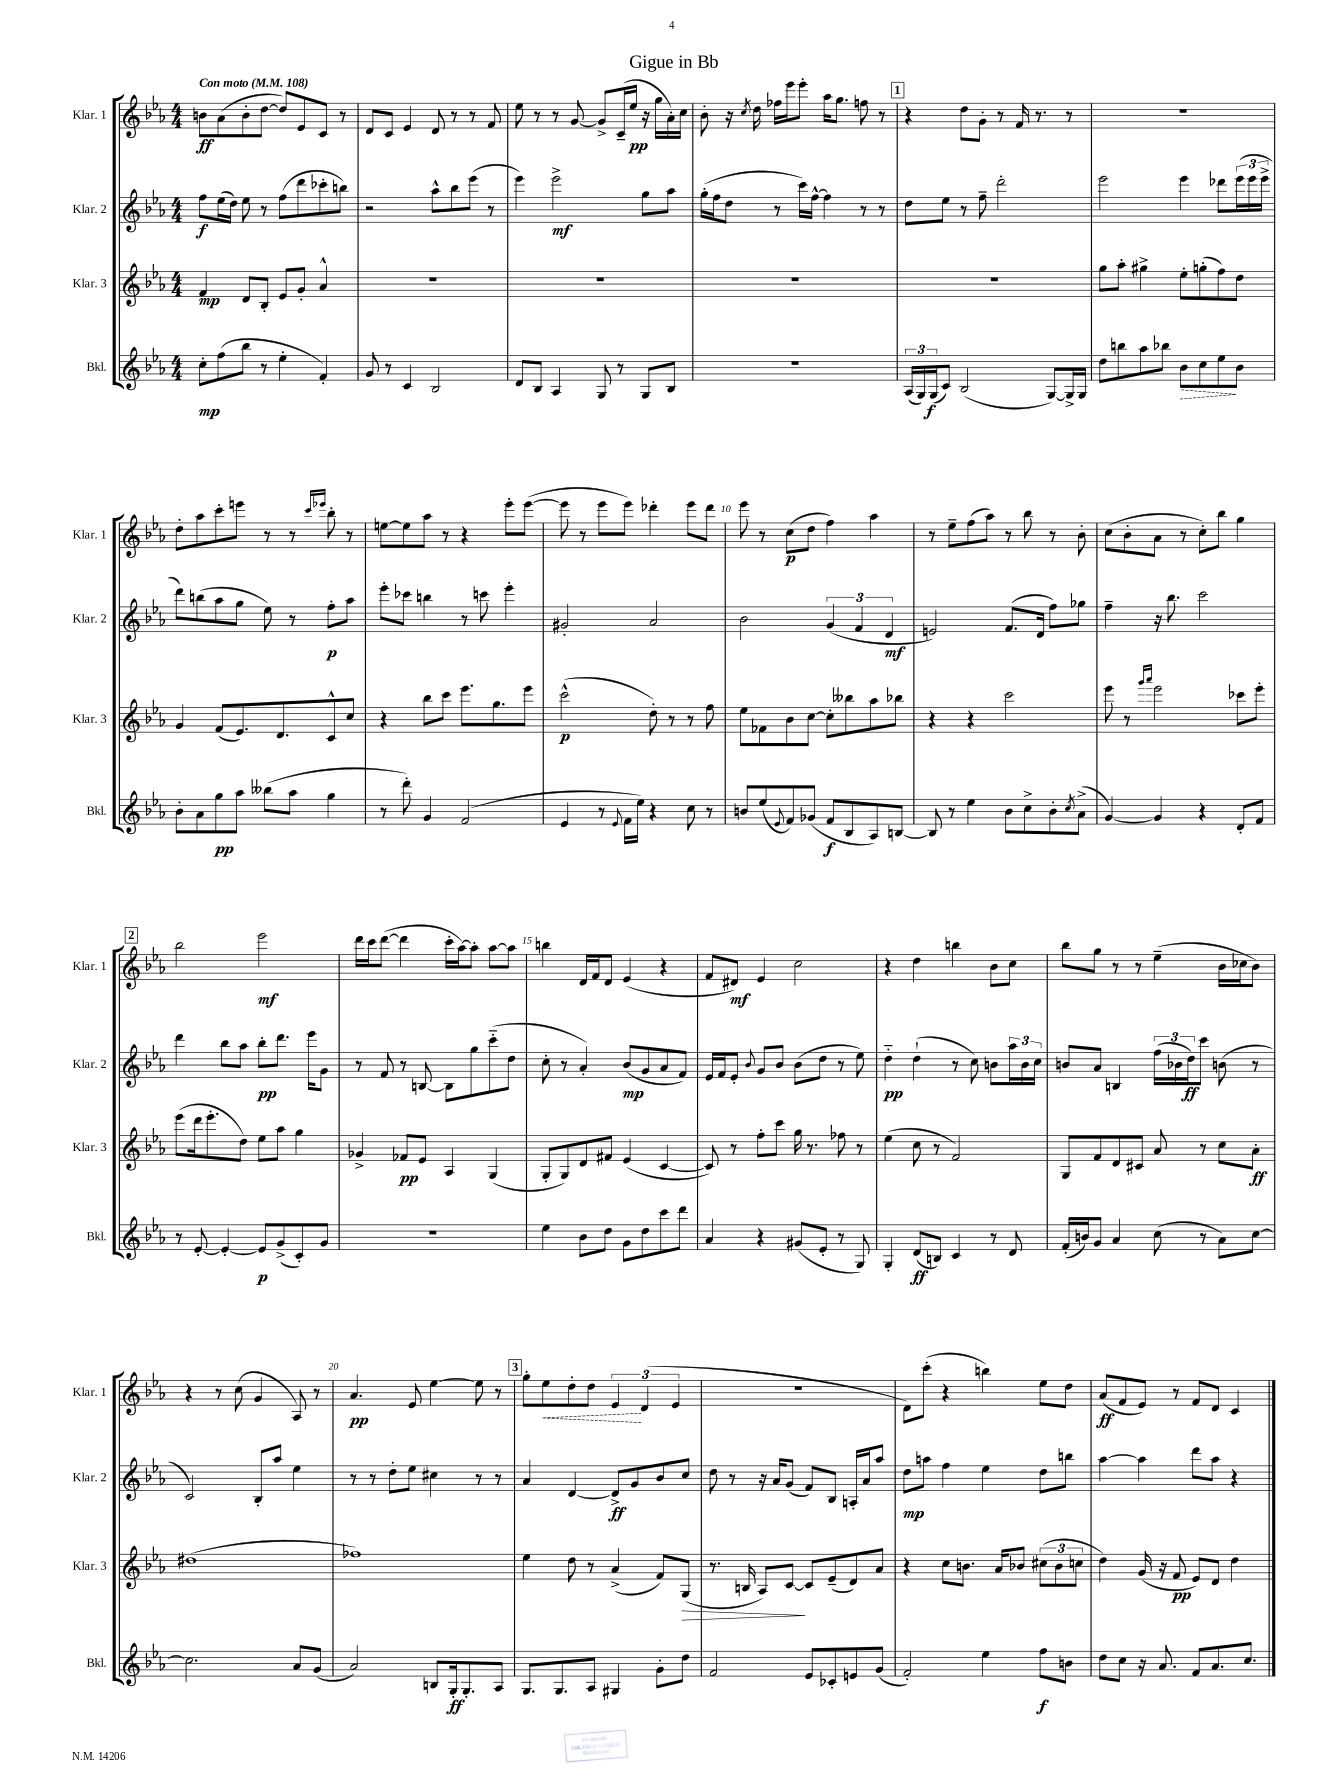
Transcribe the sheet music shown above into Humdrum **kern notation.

**kern	**kern	**kern	**kern
*staff4	*staff3	*staff2	*staff1
*clefG2	*clefG2	*clefG2	*clefG2
*k[b-e-a-]	*k[b-e-a-]	*k[b-e-a-]	*k[b-e-a-]
*M4/4	*M4/4	*M4/4	*M4/4
*MM108	*MM108	*MM108	*MM108
8cc'	4f	8ff	8b
(8ff	.	(16ee-	(8a-
.	.	16dd)	.
8bb-	8d	8ee-	8b'
8r	8B-'	8r	[8dd
4ee-'	8e-	(8ff	8dd])
.	8g'	8ddd	8e-
4f')	4a-^^	8ccc-'	8c
.	.	8bb)	8r
=	=	=	=
8g	1r	2r	8d
8r	.	.	8c
4c	.	.	4e-
2B-	.	8aa-^^	8d
.	.	8bb-	8r
.	.	(8eee-	8r
.	.	8r	8f
=	=	=	=
8d	1r	4eee-)	8ee-
8B-	.	.	8r
4A-	.	2eee-^	8r
.	.	.	[8g
8G	.	.	8g^]
8r	.	.	(16c~
.	.	.	16ee-
8G	.	8gg	16r
.	.	.	16gg
8B-	.	8aa-	16a-')
.	.	.	16cc
=	=	=	=
1r	1r	(16gg'	8b-'
.	.	16ff	.
.	.	8dd	16r
.	.	.	8qcc
.	.	.	16dd
.	.	8r	16ff-
.	.	.	16eee-
.	.	16ccc)	8eee-'
.	.	[16ff^^	.
.	.	4ff]	16aa-
.	.	.	8.gg
.	.	8r	8ff
.	.	8r	8r
=	=	=	=
(24A-	1r	8dd	4r
24G)	.	.	.
(24G	.	.	.
8c)	.	8ee-	.
(2B-	.	8r	8dd
.	.	8ff~	8g'
.	.	2ddd'	8r
.	.	.	16f
.	.	.	8.r
[8G)	.	.	.
16G^]	.	.	8r
16G	.	.	.
=	=	=	=
8dd	8gg	2eee-	1r
8bb	8aa-'	.	.
8aa-	4gg#^	.	.
8bb-	.	.	.
8b-	8ee-'	4eee-	.
8cc	(8gg'	.	.
8ee-	8ff)	8ddd-	.
8b-	8dd	(24eee-	.
.	.	24eee-	.
.	.	24eee-^	.
=	=	=	=
8b-'	4g	8ddd)	8dd'
8a-	.	(8bb	8aa-
8gg	(8f	8aa-	8ccc'
8aa-	8.e-)	8gg	8eee
(8bb--	.	8ee-)	8r
.	8.d	.	.
8aa-	.	8r	8r
.	.	.	16qqccc
.	.	.	16qqeee-
4gg	8c^^	8ff'	8bb-'
.	8cc	8aa-	8r
=	=	=	=
8r	4r	8eee-'	[8ee
8ddd')	.	8ccc-	8ee]
4g	8bb-	4bb	8aa-
.	8ccc	.	8r
(2f	8.eee-	8r	4r
.	.	8ccc	.
.	8.gg	.	.
.	.	4eee-'	8eee-'
.	8eee-	.	([8eee-
=	=	=	=
4e-	(2ccc^^	2g#'	8eee-]
.	.	.	8r
8r	.	.	8eee-
8qqe-	.	.	.
16f	.	.	8eee-)
16ee-)	.	.	.
4r	8dd')	2a-	4ddd-'
.	8r	.	.
8cc	8r	.	8eee-
8r	8ff	.	8ddd-
=	=	=	=
8b	8ee-	2b-	8eee-
(8ee-	8f-	.	8r
8qqe-	.	.	.
8f)	8b-	.	(8cc
(8g-	[8cc	.	8dd
8f	8cc']	(6g	4ff)
8B-	8bb--	.	.
.	.	6f	.
8A-)	8aa-	.	4aa-
.	.	6d	.
[8B	8bb-	.	.
=	=	=	=
8B]	4r	2e)	8r
8r	.	.	8ee-~
4ee-	4r	.	(8ff
.	.	.	8aa-)
8b-	2ccc	(8.f	8r
8cc^	.	.	8bb-
.	.	16d	.
8b-'	.	8ff)	8r
8qcc	.	.	.
(8a-^	.	8gg-	8b-'
=	=	=	=
[4g)	8eee-	4ff~	(8cc
.	8r	.	8b-'
.	16qqggg	.	.
.	16qqaaa-	.	.
4g]	2eee-	16r	8a-
.	.	8.bb-	.
.	.	.	8r
4r	.	2ccc	8cc')
.	.	.	8bb-
8d'	8ccc-	.	4gg
8f	8eee-'	.	.
=	=	=	=
8r	(8eee-	4ddd	2bb-
[8e-'	16ddd	.	.
.	8.eee-'	.	.
4e-'_	.	8bb-	.
.	8dd)	8aa-	.
8e-]	8ee-	8bb-'	2eee-
(8g^	8aa-	8.ddd	.
8c')	4gg	.	.
.	.	16eee-	.
8g	.	8g	.
=	=	=	=
1r	4g-^	8r	16ddd
.	.	.	16ccc
.	.	8f	([8ddd
.	8f-	8r	4ddd]
.	8e-	[8B	.
.	4A-	8B]	16ccc'
.	.	.	[16aa-)
.	.	8gg	8aa-']
.	(4G	(8ccc'~	[8aa-
.	.	8dd	8aa-]
=	=	=	=
4ee-	8G'	8cc'	4bb
.	8G)	8r	.
8b-	8d	4a-')	16d
.	.	.	16f
8dd	8f#	.	8d
8g	(4e-	(8b-	(4e-
8dd	.	8g	.
8ccc	[4c	8a-	4r
8ddd	.	8f)	.
=	=	=	=
4a-	8c])	16e-	8f
.	.	16f	.
.	8r	8e-'	8d#)
.	.	8qqb-	.
4r	8ff'	8g	4e-
.	8ccc	8b-	.
(8g#	16gg	(8b-	2cc
.	8.r	.	.
8e-'	.	8dd	.
8r	8ff-	8r	.
8G)	8r	8ee-)	.
=	=	=	=
4G'	(4ee-	4dd'~	4r
(8d	8cc	(4dd`	4dd
8B)	8r	.	.
4c	2f)	8r	4bb
.	.	8cc)	.
8r	.	8b	8b-
8d	.	24aa-	8cc
.	.	24b	.
.	.	24cc	.
=	=	=	=
(16f'	8G	8b	8bb-
16b)	.	.	.
8g	8f	8a-	8gg
4a-	8d	4B	8r
.	8c#	.	8r
(8cc	8a-	(24ff	(4ee-~
.	.	24b-	.
.	.	24dd)	.
8r	8r	8ccc	.
8a-)	8cc	(8b	16b-
.	.	.	16cc-
[8cc	8a-'	8r	8b-)
=	=	=	=
2.cc]	(1dd#	2c)	4r
.	.	.	8r
.	.	.	(8cc
.	.	8B-'	4g
.	.	8aa-	.
8a-	.	4ee-	8A-)
(8g	.	.	8r
=	=	=	=
2a-)	1ff-)	8r	4.a-
.	.	8r	.
.	.	8dd'	.
.	.	8ee-	8e-
8B	.	4cc#	[4ee-
16G'	.	.	.
8.G'	.	.	.
.	.	8r	8ee-]
8A-	.	8r	8r
=	=	=	=
8.G	4ee-	4a-	8gg'
.	.	.	8ee-
8.G	.	.	.
.	8dd	[4d	8dd'
8A-	8r	.	8dd
4G#	(4a-^	8d^]	6e-
.	.	8g	.
.	.	.	(6d
8g'	8f)	8b-	.
.	.	.	6e-
8dd	(8G	8cc	.
=	=	=	=
2f	8.r	8dd	1r
.	.	8r	.
.	16B	.	.
.	8A-)	16r	.
.	.	16a-	.
.	[8c	(8g	.
8e-	8c]	8f)	.
8c-'	(8e-~	8B-	.
8e	8d)	16A'	.
.	.	16a-	.
(8g	8a-	8aa-	.
=	=	=	=
2f')	4r	8dd	8d)
.	.	8aa	(8ccc'
.	8cc	4ff	4r
.	8.b	.	.
4ee-	.	4ee-	4bb)
.	16a-	.	.
.	8b-	.	.
8ff	(12cc#	8dd	8ee-
.	12b-	.	.
8b	.	8bb	8dd
.	12cc	.	.
=	=	=	=
8dd	4dd)	[4aa-	(8a-
8cc	.	.	8f
16r	(16g	4aa-]	8e-)
8.a-	16r	.	.
.	8f	.	8r
8f	8e-)	8ddd	8f
8.a-	8d	8aa-	8d
.	4dd	4r	4c
8.cc	.	.	.
==	==	==	==
*-	*-	*-	*-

____________________

* Exercise instructions *
Extract every line in the entries above that contains the string "kern". Case counts.

* The output *
Transcribe the sheet music shown above into Humdrum **kern notation.
**kern	**kern	**kern	**kern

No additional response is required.